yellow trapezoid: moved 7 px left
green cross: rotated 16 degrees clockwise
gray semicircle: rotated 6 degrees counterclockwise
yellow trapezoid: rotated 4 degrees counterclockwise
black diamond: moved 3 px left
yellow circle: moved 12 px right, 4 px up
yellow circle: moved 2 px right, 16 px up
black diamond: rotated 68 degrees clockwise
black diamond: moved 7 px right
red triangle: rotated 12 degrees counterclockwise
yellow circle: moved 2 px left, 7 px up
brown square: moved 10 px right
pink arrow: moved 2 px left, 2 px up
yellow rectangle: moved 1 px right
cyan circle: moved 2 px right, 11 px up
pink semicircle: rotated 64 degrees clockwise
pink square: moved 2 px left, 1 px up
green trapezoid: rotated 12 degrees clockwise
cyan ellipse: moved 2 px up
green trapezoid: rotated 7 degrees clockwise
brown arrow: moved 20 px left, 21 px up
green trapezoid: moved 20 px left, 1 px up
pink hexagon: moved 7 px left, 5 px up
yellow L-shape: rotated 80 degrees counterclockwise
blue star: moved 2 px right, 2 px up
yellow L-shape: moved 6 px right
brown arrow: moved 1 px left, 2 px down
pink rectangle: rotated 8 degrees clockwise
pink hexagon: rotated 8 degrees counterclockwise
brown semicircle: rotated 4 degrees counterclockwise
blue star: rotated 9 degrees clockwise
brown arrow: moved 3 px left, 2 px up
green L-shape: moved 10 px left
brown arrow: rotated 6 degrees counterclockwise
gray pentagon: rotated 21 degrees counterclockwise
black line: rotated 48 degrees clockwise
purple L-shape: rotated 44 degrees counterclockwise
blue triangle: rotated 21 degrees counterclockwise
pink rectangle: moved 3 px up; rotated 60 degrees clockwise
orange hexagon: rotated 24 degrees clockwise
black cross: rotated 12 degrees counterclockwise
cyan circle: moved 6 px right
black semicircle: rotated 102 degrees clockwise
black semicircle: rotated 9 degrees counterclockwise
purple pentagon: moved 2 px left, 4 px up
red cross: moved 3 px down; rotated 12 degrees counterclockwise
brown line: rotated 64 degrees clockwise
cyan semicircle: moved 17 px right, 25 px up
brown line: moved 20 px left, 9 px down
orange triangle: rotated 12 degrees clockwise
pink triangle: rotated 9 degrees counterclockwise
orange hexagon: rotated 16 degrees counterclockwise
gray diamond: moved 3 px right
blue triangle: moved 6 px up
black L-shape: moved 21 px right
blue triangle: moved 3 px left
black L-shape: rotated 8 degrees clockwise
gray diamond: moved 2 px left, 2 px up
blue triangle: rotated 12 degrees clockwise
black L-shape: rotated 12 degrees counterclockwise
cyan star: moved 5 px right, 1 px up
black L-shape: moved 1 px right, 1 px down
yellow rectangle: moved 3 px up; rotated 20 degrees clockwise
━━━━━━━━━━━━━━━━━━━━
=== Given problem ===
Can you format the lines above as a Markdown table, with a row number under "No." and each line under "Change", leaving out any blank lines?

=== The solution ===
| No. | Change |
|---|---|
| 1 | yellow trapezoid: moved 7 px left |
| 2 | green cross: rotated 16 degrees clockwise |
| 3 | gray semicircle: rotated 6 degrees counterclockwise |
| 4 | yellow trapezoid: rotated 4 degrees counterclockwise |
| 5 | black diamond: moved 3 px left |
| 6 | yellow circle: moved 12 px right, 4 px up |
| 7 | yellow circle: moved 2 px right, 16 px up |
| 8 | black diamond: rotated 68 degrees clockwise |
| 9 | black diamond: moved 7 px right |
| 10 | red triangle: rotated 12 degrees counterclockwise |
| 11 | yellow circle: moved 2 px left, 7 px up |
| 12 | brown square: moved 10 px right |
| 13 | pink arrow: moved 2 px left, 2 px up |
| 14 | yellow rectangle: moved 1 px right |
| 15 | cyan circle: moved 2 px right, 11 px up |
| 16 | pink semicircle: rotated 64 degrees clockwise |
| 17 | pink square: moved 2 px left, 1 px up |
| 18 | green trapezoid: rotated 12 degrees clockwise |
| 19 | cyan ellipse: moved 2 px up |
| 20 | green trapezoid: rotated 7 degrees clockwise |
| 21 | brown arrow: moved 20 px left, 21 px up |
| 22 | green trapezoid: moved 20 px left, 1 px up |
| 23 | pink hexagon: moved 7 px left, 5 px up |
| 24 | yellow L-shape: rotated 80 degrees counterclockwise |
| 25 | blue star: moved 2 px right, 2 px up |
| 26 | yellow L-shape: moved 6 px right |
| 27 | brown arrow: moved 1 px left, 2 px down |
| 28 | pink rectangle: rotated 8 degrees clockwise |
| 29 | pink hexagon: rotated 8 degrees counterclockwise |
| 30 | brown semicircle: rotated 4 degrees counterclockwise |
| 31 | blue star: rotated 9 degrees clockwise |
| 32 | brown arrow: moved 3 px left, 2 px up |
| 33 | green L-shape: moved 10 px left |
| 34 | brown arrow: rotated 6 degrees counterclockwise |
| 35 | gray pentagon: rotated 21 degrees counterclockwise |
| 36 | black line: rotated 48 degrees clockwise |
| 37 | purple L-shape: rotated 44 degrees counterclockwise |
| 38 | blue triangle: rotated 21 degrees counterclockwise |
| 39 | pink rectangle: moved 3 px up; rotated 60 degrees clockwise |
| 40 | orange hexagon: rotated 24 degrees clockwise |
| 41 | black cross: rotated 12 degrees counterclockwise |
| 42 | cyan circle: moved 6 px right |
| 43 | black semicircle: rotated 102 degrees clockwise |
| 44 | black semicircle: rotated 9 degrees counterclockwise |
| 45 | purple pentagon: moved 2 px left, 4 px up |
| 46 | red cross: moved 3 px down; rotated 12 degrees counterclockwise |
| 47 | brown line: rotated 64 degrees clockwise |
| 48 | cyan semicircle: moved 17 px right, 25 px up |
| 49 | brown line: moved 20 px left, 9 px down |
| 50 | orange triangle: rotated 12 degrees clockwise |
| 51 | pink triangle: rotated 9 degrees counterclockwise |
| 52 | orange hexagon: rotated 16 degrees counterclockwise |
| 53 | gray diamond: moved 3 px right |
| 54 | blue triangle: moved 6 px up |
| 55 | black L-shape: moved 21 px right |
| 56 | blue triangle: moved 3 px left |
| 57 | black L-shape: rotated 8 degrees clockwise |
| 58 | gray diamond: moved 2 px left, 2 px up |
| 59 | blue triangle: rotated 12 degrees clockwise |
| 60 | black L-shape: rotated 12 degrees counterclockwise |
| 61 | cyan star: moved 5 px right, 1 px up |
| 62 | black L-shape: moved 1 px right, 1 px down |
| 63 | yellow rectangle: moved 3 px up; rotated 20 degrees clockwise |